+++ RECORDS FOR THIS EXERCISE +++
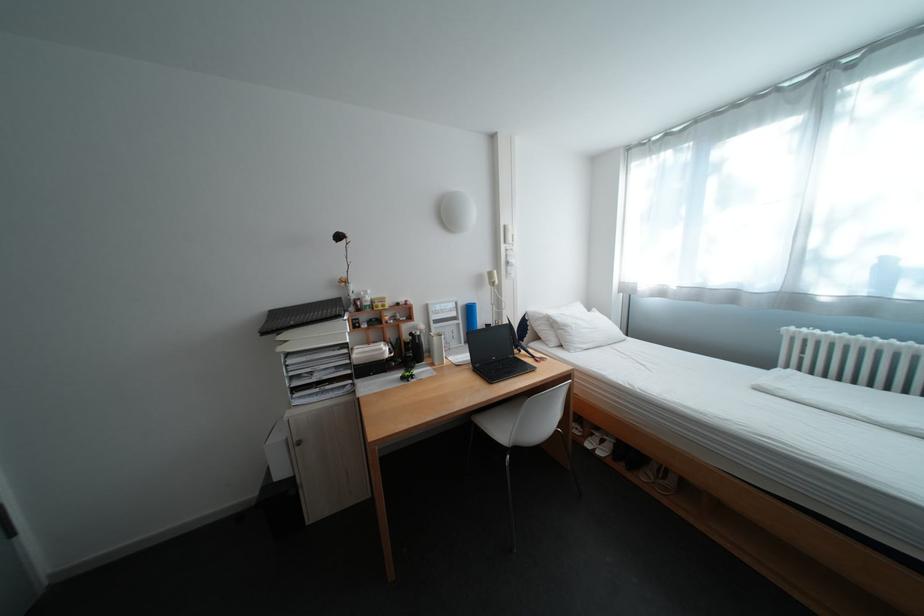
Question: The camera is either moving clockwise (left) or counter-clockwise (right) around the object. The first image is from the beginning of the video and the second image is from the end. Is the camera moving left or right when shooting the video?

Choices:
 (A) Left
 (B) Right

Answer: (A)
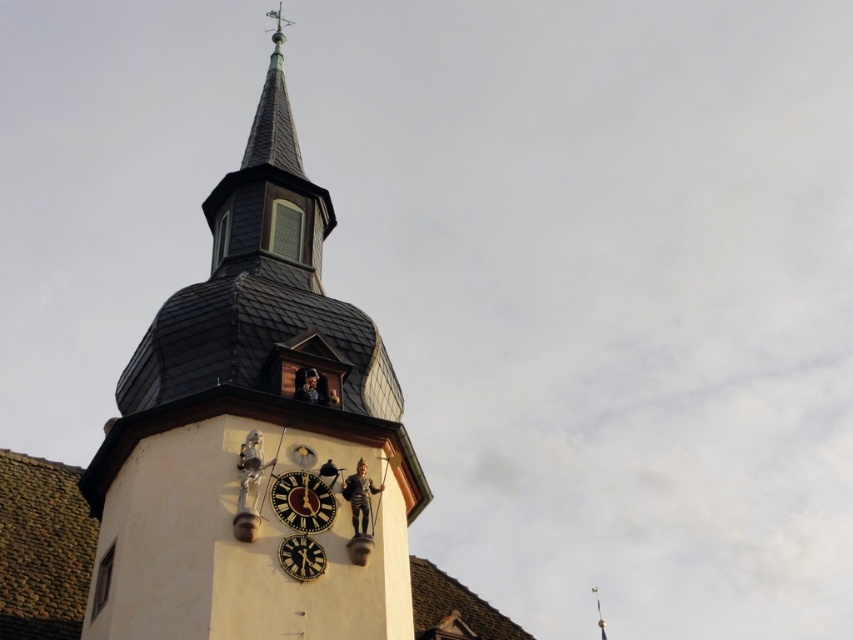
You are standing at the entrance of a historic building and want to locate the smooth gray stone clock tower at center. Based on the coordinates provided, in which direction should you look to find it?

The smooth gray stone clock tower at center is located at coordinates point (248, 428), which means it is positioned to the upper right of your current position.

You are an architect examining the historic building. You notice the smooth gray stone clock tower at center and the wooden clock at center. Which object is positioned closer to you?

The smooth gray stone clock tower at center is closer to the viewer than the wooden clock at center.

You are standing at the entrance of the historic building and want to locate the smooth gray stone clock tower at center. Based on the coordinates provided, in which direction should you look to find it?

The smooth gray stone clock tower at center is located at coordinates point (248, 428), so you should look to the upper right direction to find it.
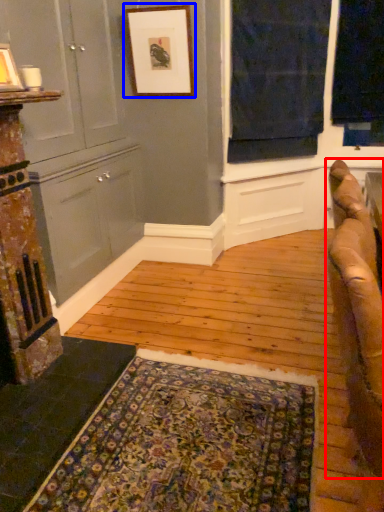
Question: Which object is further to the camera taking this photo, studio couch (highlighted by a red box) or picture frame (highlighted by a blue box)?

Choices:
 (A) studio couch
 (B) picture frame

Answer: (B)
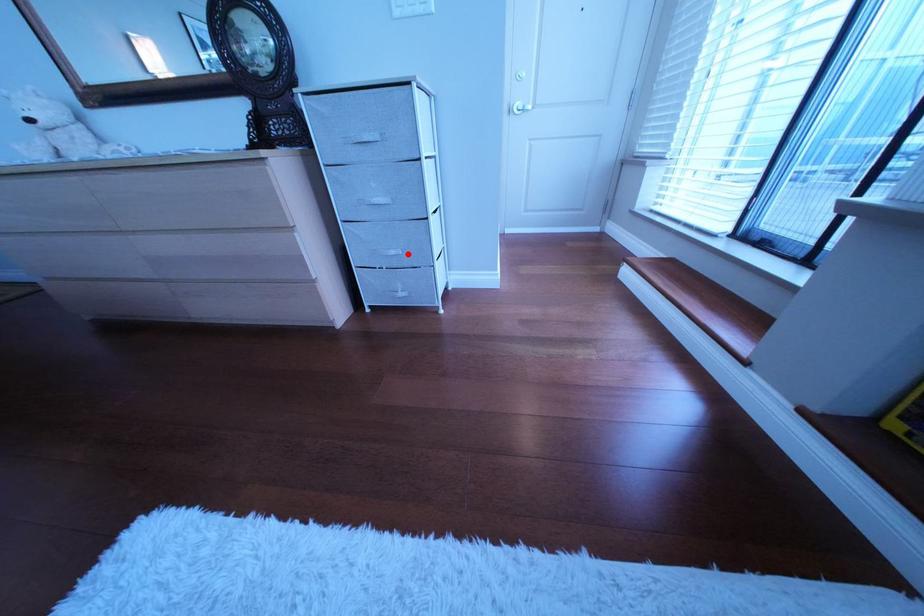
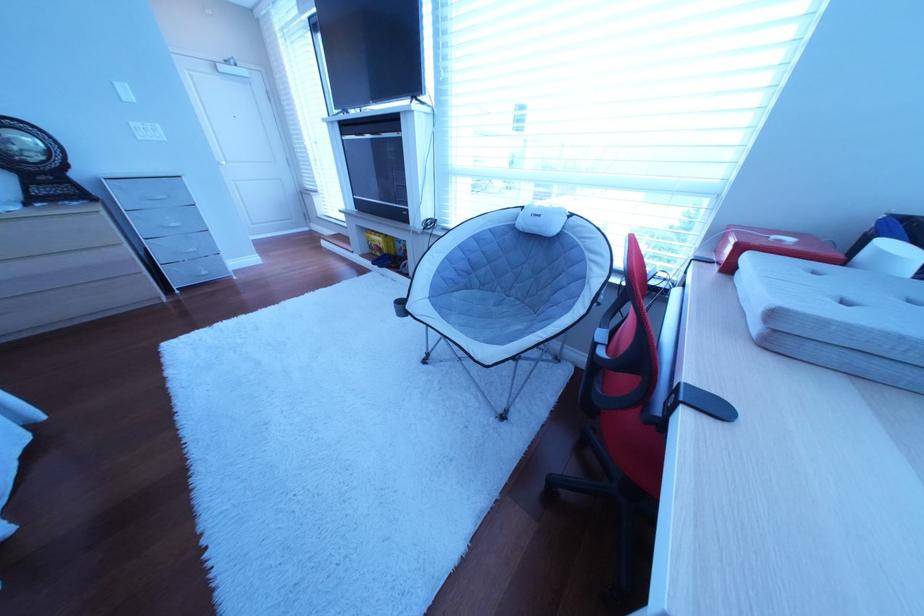
Question: I am providing you with two images of the same scene from different viewpoints. In image1, a red point is highlighted. Considering the same 3D point in image2, which of the following is correct?

Choices:
 (A) It is closer
 (B) It is farther

Answer: (A)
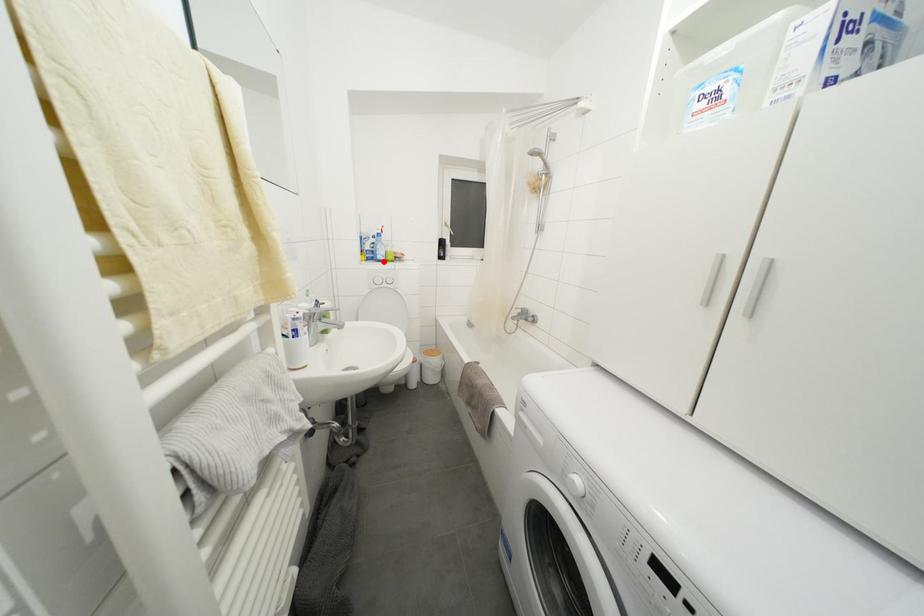
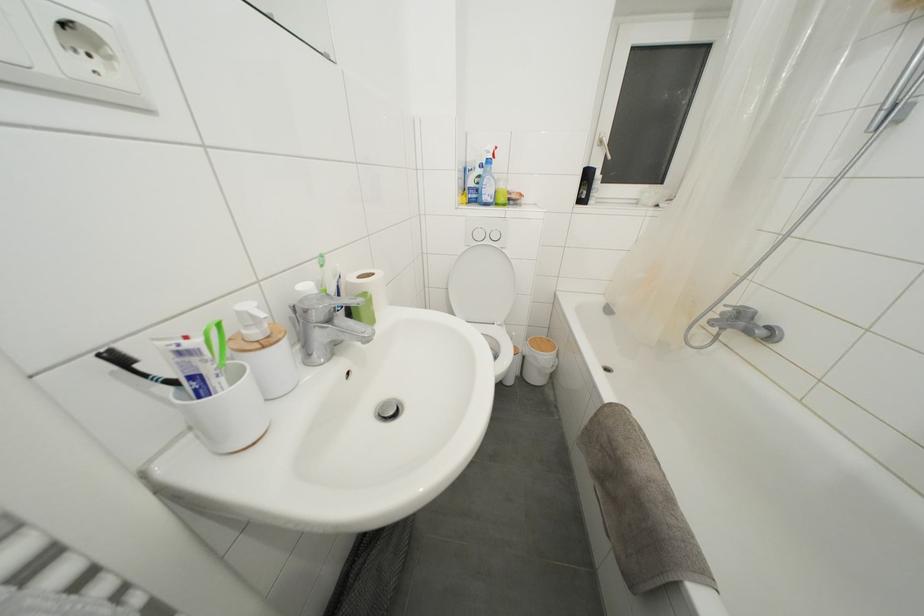
Find the pixel in the second image that matches the highlighted location in the first image.

(490, 203)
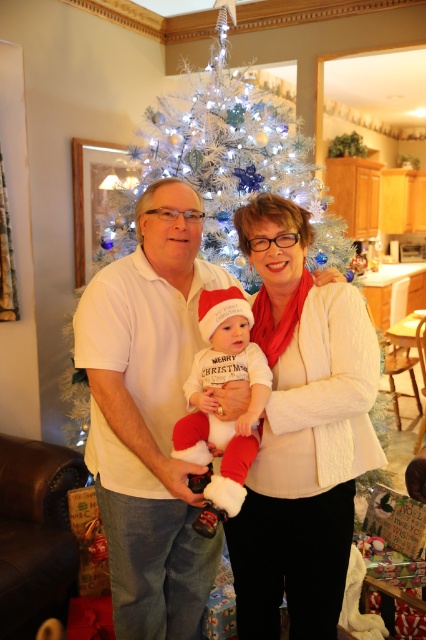
Question: Which point is farther to the camera?

Choices:
 (A) (238, 144)
 (B) (235, 481)
 (C) (276, 397)
 (D) (138, 275)

Answer: (A)

Question: Which of the following is the closest to the observer?

Choices:
 (A) white artificial christmas tree at center
 (B) white cotton shirt at center
 (C) white soft baby at center
 (D) white cable-knit sweater at center

Answer: (C)

Question: Does white cable-knit sweater at center have a lesser width compared to white soft baby at center?

Choices:
 (A) yes
 (B) no

Answer: (B)

Question: Which object is closer to the camera taking this photo?

Choices:
 (A) white soft baby at center
 (B) white artificial christmas tree at center

Answer: (A)

Question: Is white cable-knit sweater at center to the right of white artificial christmas tree at center from the viewer's perspective?

Choices:
 (A) yes
 (B) no

Answer: (A)

Question: Can you confirm if white cable-knit sweater at center is smaller than white artificial christmas tree at center?

Choices:
 (A) yes
 (B) no

Answer: (A)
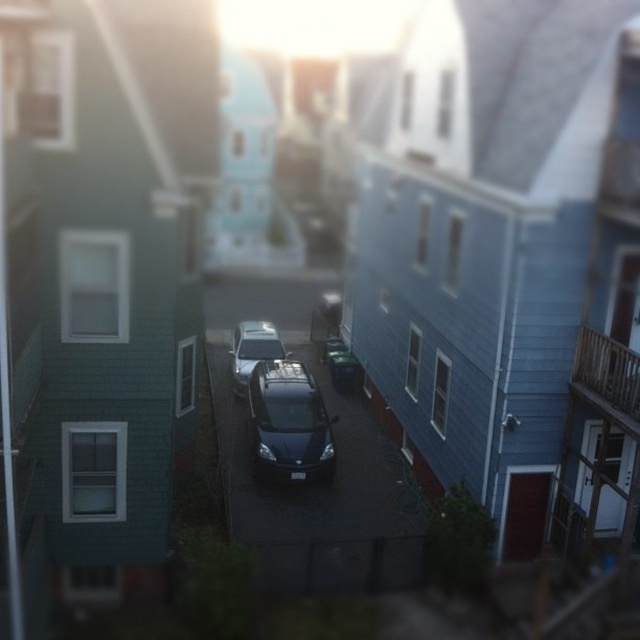
Between matte black car at center and satin silver car at center, which one is positioned higher?

Positioned higher is satin silver car at center.

From the picture: Which is more to the right, matte black car at center or satin silver car at center?

matte black car at center

Image resolution: width=640 pixels, height=640 pixels. What do you see at coordinates (289, 422) in the screenshot?
I see `matte black car at center` at bounding box center [289, 422].

Where is `matte black car at center`? The image size is (640, 640). matte black car at center is located at coordinates (289, 422).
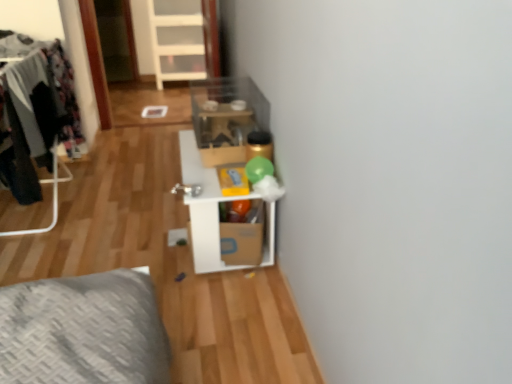
Question: Does dark gray fabric clothes at left have a larger size compared to white plastic ladder at upper center?

Choices:
 (A) no
 (B) yes

Answer: (A)

Question: From the image's perspective, does dark gray fabric clothes at left appear higher than white plastic ladder at upper center?

Choices:
 (A) yes
 (B) no

Answer: (B)

Question: Can you confirm if dark gray fabric clothes at left is taller than white plastic ladder at upper center?

Choices:
 (A) no
 (B) yes

Answer: (A)

Question: Considering the relative sizes of dark gray fabric clothes at left and white plastic ladder at upper center in the image provided, is dark gray fabric clothes at left smaller than white plastic ladder at upper center?

Choices:
 (A) no
 (B) yes

Answer: (B)

Question: Is dark gray fabric clothes at left facing away from white plastic ladder at upper center?

Choices:
 (A) yes
 (B) no

Answer: (B)

Question: Considering the relative positions of dark gray fabric clothes at left and white plastic ladder at upper center in the image provided, is dark gray fabric clothes at left to the left of white plastic ladder at upper center from the viewer's perspective?

Choices:
 (A) yes
 (B) no

Answer: (A)

Question: Does white plastic ladder at upper center turn towards cardboard box at center?

Choices:
 (A) yes
 (B) no

Answer: (A)

Question: Can you confirm if white plastic ladder at upper center is bigger than cardboard box at center?

Choices:
 (A) yes
 (B) no

Answer: (A)

Question: Is white plastic ladder at upper center positioned with its back to cardboard box at center?

Choices:
 (A) yes
 (B) no

Answer: (B)

Question: Is white plastic ladder at upper center touching cardboard box at center?

Choices:
 (A) yes
 (B) no

Answer: (B)

Question: Is white plastic ladder at upper center surrounding cardboard box at center?

Choices:
 (A) no
 (B) yes

Answer: (A)

Question: Is white plastic ladder at upper center shorter than cardboard box at center?

Choices:
 (A) yes
 (B) no

Answer: (B)

Question: Considering the relative sizes of dark gray fabric clothes at left and cardboard box at center in the image provided, is dark gray fabric clothes at left shorter than cardboard box at center?

Choices:
 (A) yes
 (B) no

Answer: (B)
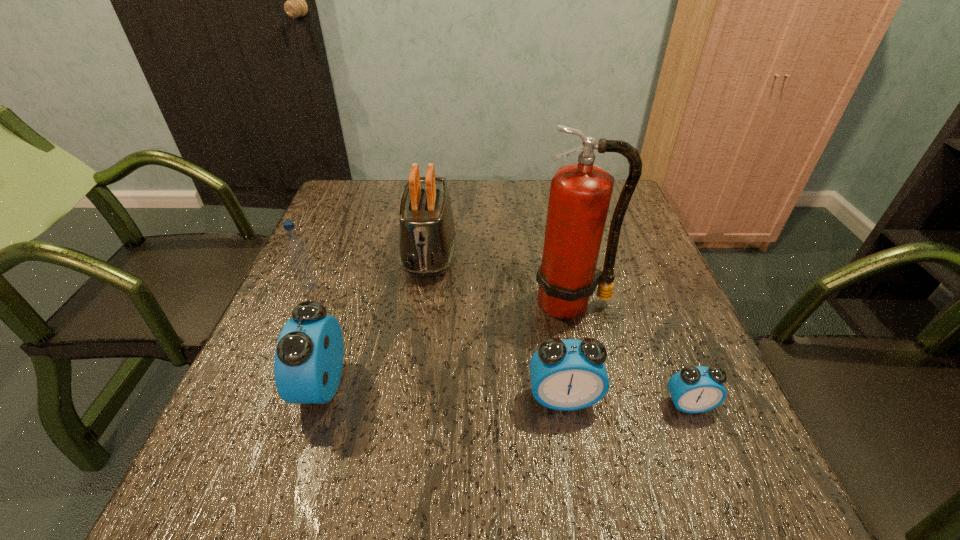
I want to click on object present at the near right corner, so click(698, 389).

This screenshot has width=960, height=540. Find the location of `free point at the far edge`. free point at the far edge is located at coordinates (524, 220).

This screenshot has height=540, width=960. I want to click on vacant region at the left edge of the desktop, so click(366, 226).

I want to click on blank space at the right edge of the desktop, so click(x=668, y=305).

Where is `vacant space at the far left corner of the desktop`? The image size is (960, 540). vacant space at the far left corner of the desktop is located at coordinates (380, 187).

Where is `vacant area at the near left corner`? The width and height of the screenshot is (960, 540). vacant area at the near left corner is located at coordinates (262, 418).

At what (x,y) coordinates should I click in order to perform the action: click on free area in between the leftmost object and the second shortest alarm clock. Please return your answer as a coordinate pair (x, y). This screenshot has height=540, width=960. Looking at the image, I should click on (437, 343).

You are a GUI agent. You are given a task and a screenshot of the screen. Output one action in this format:
    pyautogui.click(x=<x>, y=<y>)
    Task: Click on the free space that is in between the fifth object from right to left and the second shortest object
    
    Given the screenshot: What is the action you would take?
    pyautogui.click(x=443, y=392)

Identify the location of vacant space in between the fifth shortest object and the leftmost alarm clock. pos(376,319).

Locate an element on the screen. This screenshot has height=540, width=960. free spot between the fire extinguisher and the third object from left to right is located at coordinates (500, 278).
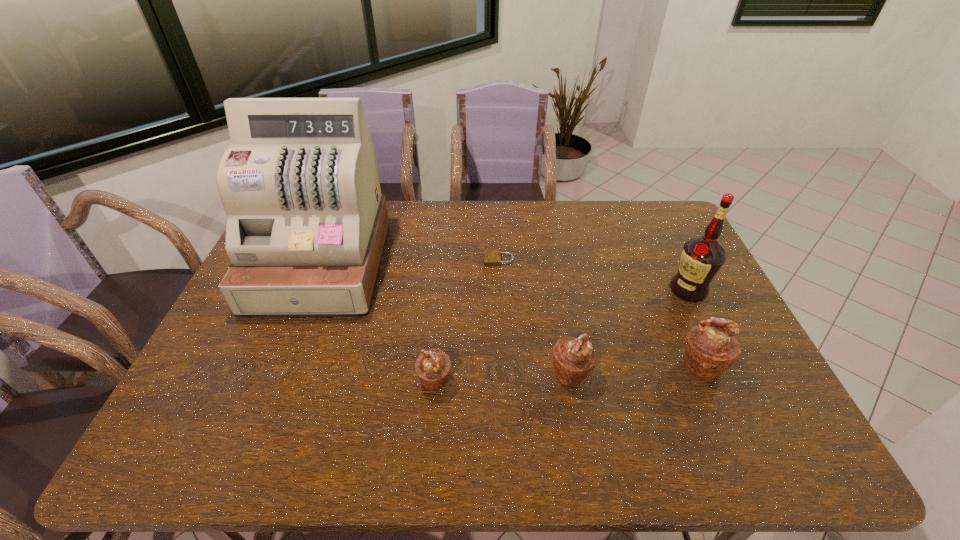
Where is `free space that satisfies the following two spatial constraints: 1. on the operating side of the leftmost object; 2. on the right side of the rightmost muffin`? free space that satisfies the following two spatial constraints: 1. on the operating side of the leftmost object; 2. on the right side of the rightmost muffin is located at coordinates (281, 366).

Image resolution: width=960 pixels, height=540 pixels. I want to click on vacant space that satisfies the following two spatial constraints: 1. on the keyhole side of the fourth object from right to left; 2. on the operating side of the leftmost object, so click(x=499, y=265).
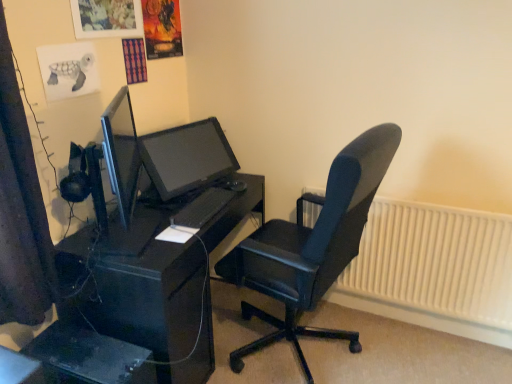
+++
→ TASK ITEM
Convert the data above into a JSON array of strings, with one string per line. Skip blank lines and the picture placeholder lines.

→ TASK RESPONSE
[
  "Question: The camera is either moving clockwise (left) or counter-clockwise (right) around the object. The first image is from the beginning of the video and the second image is from the end. Is the camera moving left or right when shooting the video?",
  "Choices:",
  " (A) Left",
  " (B) Right",
  "Answer: (A)",
  "You are standing at the entrance of a historic building and want to locate the smooth gray stone clock tower at center. Based on the coordinates provided, in which direction should you look to find it?",
  "The smooth gray stone clock tower at center is located at coordinates point (248, 428), which means it is positioned to the upper right of your current position.",
  "You are an architect examining the historic building. You notice the smooth gray stone clock tower at center and the wooden clock at center. Which object is positioned closer to you?",
  "The smooth gray stone clock tower at center is closer to the viewer than the wooden clock at center.",
  "You are standing at the entrance of the historic building and want to locate the smooth gray stone clock tower at center. Based on the coordinates provided, in which direction should you look to find it?",
  "The smooth gray stone clock tower at center is located at coordinates point (248, 428), so you should look to the upper right direction to find it.",
  "Question: Which object is further to the camera taking this photo, studio couch (highlighted by a red box) or picture frame (highlighted by a blue box)?",
  "Choices:",
  " (A) studio couch",
  " (B) picture frame",
  "Answer: (B)",
  "Question: I am providing you with two images of the same scene from different viewpoints. In image1, a red point is highlighted. Considering the same 3D point in image2, which of the following is correct?",
  "Choices:",
  " (A) It is closer",
  " (B) It is farther",
  "Answer: (A)",
  "Find the pixel in the second image that matches the highlighted location in the first image.",
  "(490, 203)",
  "Question: Which point is farther to the camera?",
  "Choices:",
  " (A) (238, 144)",
  " (B) (235, 481)",
  " (C) (276, 397)",
  " (D) (138, 275)",
  "Answer: (A)",
  "Question: Which of the following is the closest to the observer?",
  "Choices:",
  " (A) white artificial christmas tree at center",
  " (B) white cotton shirt at center",
  " (C) white soft baby at center",
  " (D) white cable-knit sweater at center",
  "Answer: (C)",
  "Question: Does white cable-knit sweater at center have a lesser width compared to white soft baby at center?",
  "Choices:",
  " (A) yes",
  " (B) no",
  "Answer: (B)",
  "Question: Which object is closer to the camera taking this photo?",
  "Choices:",
  " (A) white soft baby at center",
  " (B) white artificial christmas tree at center",
  "Answer: (A)",
  "Question: Is white cable-knit sweater at center to the right of white artificial christmas tree at center from the viewer's perspective?",
  "Choices:",
  " (A) yes",
  " (B) no",
  "Answer: (A)",
  "Question: Can you confirm if white cable-knit sweater at center is smaller than white artificial christmas tree at center?",
  "Choices:",
  " (A) yes",
  " (B) no",
  "Answer: (A)",
  "Between matte black car at center and satin silver car at center, which one is positioned higher?",
  "Positioned higher is satin silver car at center.",
  "From the picture: Which is more to the right, matte black car at center or satin silver car at center?",
  "matte black car at center",
  "Image resolution: width=640 pixels, height=640 pixels. What do you see at coordinates (289, 422) in the screenshot?",
  "I see `matte black car at center` at bounding box center [289, 422].",
  "Where is `matte black car at center`? The image size is (640, 640). matte black car at center is located at coordinates (289, 422).",
  "Question: Does dark gray fabric clothes at left have a larger size compared to white plastic ladder at upper center?",
  "Choices:",
  " (A) no",
  " (B) yes",
  "Answer: (A)",
  "Question: From the image's perspective, does dark gray fabric clothes at left appear higher than white plastic ladder at upper center?",
  "Choices:",
  " (A) yes",
  " (B) no",
  "Answer: (B)",
  "Question: Can you confirm if dark gray fabric clothes at left is taller than white plastic ladder at upper center?",
  "Choices:",
  " (A) no",
  " (B) yes",
  "Answer: (A)",
  "Question: Considering the relative sizes of dark gray fabric clothes at left and white plastic ladder at upper center in the image provided, is dark gray fabric clothes at left smaller than white plastic ladder at upper center?",
  "Choices:",
  " (A) no",
  " (B) yes",
  "Answer: (B)",
  "Question: Is dark gray fabric clothes at left facing away from white plastic ladder at upper center?",
  "Choices:",
  " (A) yes",
  " (B) no",
  "Answer: (B)",
  "Question: Considering the relative positions of dark gray fabric clothes at left and white plastic ladder at upper center in the image provided, is dark gray fabric clothes at left to the left of white plastic ladder at upper center from the viewer's perspective?",
  "Choices:",
  " (A) yes",
  " (B) no",
  "Answer: (A)",
  "Question: Does white plastic ladder at upper center turn towards cardboard box at center?",
  "Choices:",
  " (A) yes",
  " (B) no",
  "Answer: (A)",
  "Question: Can you confirm if white plastic ladder at upper center is bigger than cardboard box at center?",
  "Choices:",
  " (A) yes",
  " (B) no",
  "Answer: (A)",
  "Question: Is white plastic ladder at upper center positioned with its back to cardboard box at center?",
  "Choices:",
  " (A) yes",
  " (B) no",
  "Answer: (B)",
  "Question: Is white plastic ladder at upper center touching cardboard box at center?",
  "Choices:",
  " (A) yes",
  " (B) no",
  "Answer: (B)",
  "Question: Is white plastic ladder at upper center surrounding cardboard box at center?",
  "Choices:",
  " (A) no",
  " (B) yes",
  "Answer: (A)",
  "Question: Is white plastic ladder at upper center shorter than cardboard box at center?",
  "Choices:",
  " (A) yes",
  " (B) no",
  "Answer: (B)",
  "Question: Considering the relative sizes of dark gray fabric clothes at left and cardboard box at center in the image provided, is dark gray fabric clothes at left shorter than cardboard box at center?",
  "Choices:",
  " (A) yes",
  " (B) no",
  "Answer: (B)",
  "I want to click on object present at the near right corner, so click(698, 389).",
  "This screenshot has width=960, height=540. Find the location of `free point at the far edge`. free point at the far edge is located at coordinates (524, 220).",
  "This screenshot has height=540, width=960. I want to click on vacant region at the left edge of the desktop, so click(366, 226).",
  "I want to click on blank space at the right edge of the desktop, so click(x=668, y=305).",
  "Where is `vacant space at the far left corner of the desktop`? The image size is (960, 540). vacant space at the far left corner of the desktop is located at coordinates (380, 187).",
  "Where is `vacant area at the near left corner`? The width and height of the screenshot is (960, 540). vacant area at the near left corner is located at coordinates (262, 418).",
  "At what (x,y) coordinates should I click in order to perform the action: click on free area in between the leftmost object and the second shortest alarm clock. Please return your answer as a coordinate pair (x, y). This screenshot has height=540, width=960. Looking at the image, I should click on (437, 343).",
  "You are a GUI agent. You are given a task and a screenshot of the screen. Output one action in this format:",
  "    pyautogui.click(x=<x>, y=<y>)",
  "    Task: Click on the free space that is in between the fifth object from right to left and the second shortest object",
  "    Given the screenshot: What is the action you would take?",
  "    pyautogui.click(x=443, y=392)",
  "Identify the location of vacant space in between the fifth shortest object and the leftmost alarm clock. pos(376,319).",
  "Locate an element on the screen. This screenshot has height=540, width=960. free spot between the fire extinguisher and the third object from left to right is located at coordinates (500, 278).",
  "Where is `free space that satisfies the following two spatial constraints: 1. on the operating side of the leftmost object; 2. on the right side of the rightmost muffin`? free space that satisfies the following two spatial constraints: 1. on the operating side of the leftmost object; 2. on the right side of the rightmost muffin is located at coordinates (281, 366).",
  "Image resolution: width=960 pixels, height=540 pixels. I want to click on vacant space that satisfies the following two spatial constraints: 1. on the keyhole side of the fourth object from right to left; 2. on the operating side of the leftmost object, so click(x=499, y=265)."
]